# WORK REQUIRED:
Write out the full listing exactly as it appears below.

# EXTRACTED DATA:
□ □ □ □ □

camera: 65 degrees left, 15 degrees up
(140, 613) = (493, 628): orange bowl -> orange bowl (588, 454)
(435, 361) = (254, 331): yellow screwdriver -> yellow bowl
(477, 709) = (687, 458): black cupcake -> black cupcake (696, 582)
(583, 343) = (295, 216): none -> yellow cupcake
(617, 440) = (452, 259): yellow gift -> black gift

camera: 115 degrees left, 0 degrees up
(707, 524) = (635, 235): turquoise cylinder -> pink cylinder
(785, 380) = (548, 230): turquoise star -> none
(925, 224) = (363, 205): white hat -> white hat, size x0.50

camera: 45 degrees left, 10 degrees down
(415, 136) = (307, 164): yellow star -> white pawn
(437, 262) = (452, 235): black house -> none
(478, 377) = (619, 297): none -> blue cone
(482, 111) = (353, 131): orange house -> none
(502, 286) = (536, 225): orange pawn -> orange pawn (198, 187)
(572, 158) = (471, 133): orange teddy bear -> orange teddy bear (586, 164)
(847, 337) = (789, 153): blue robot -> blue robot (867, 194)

□ □ □ □ □

# RESPONSE TO THE TASK:
camera: 65 degrees left, 15 degrees up
(140, 613) = (493, 628): orange bowl -> orange bowl (588, 454)
(435, 361) = (254, 331): yellow screwdriver -> yellow bowl
(477, 709) = (687, 458): black cupcake -> black cupcake (696, 582)
(583, 343) = (295, 216): none -> yellow cupcake
(617, 440) = (452, 259): yellow gift -> black gift

camera: 115 degrees left, 0 degrees up
(707, 524) = (635, 235): turquoise cylinder -> pink cylinder
(785, 380) = (548, 230): turquoise star -> none
(925, 224) = (363, 205): white hat -> white hat, size x0.50

camera: 45 degrees left, 10 degrees down
(415, 136) = (307, 164): yellow star -> white pawn
(437, 262) = (452, 235): black house -> none
(478, 377) = (619, 297): none -> blue cone
(482, 111) = (353, 131): orange house -> none
(502, 286) = (536, 225): orange pawn -> orange pawn (198, 187)
(572, 158) = (471, 133): orange teddy bear -> orange teddy bear (586, 164)
(847, 337) = (789, 153): blue robot -> blue robot (867, 194)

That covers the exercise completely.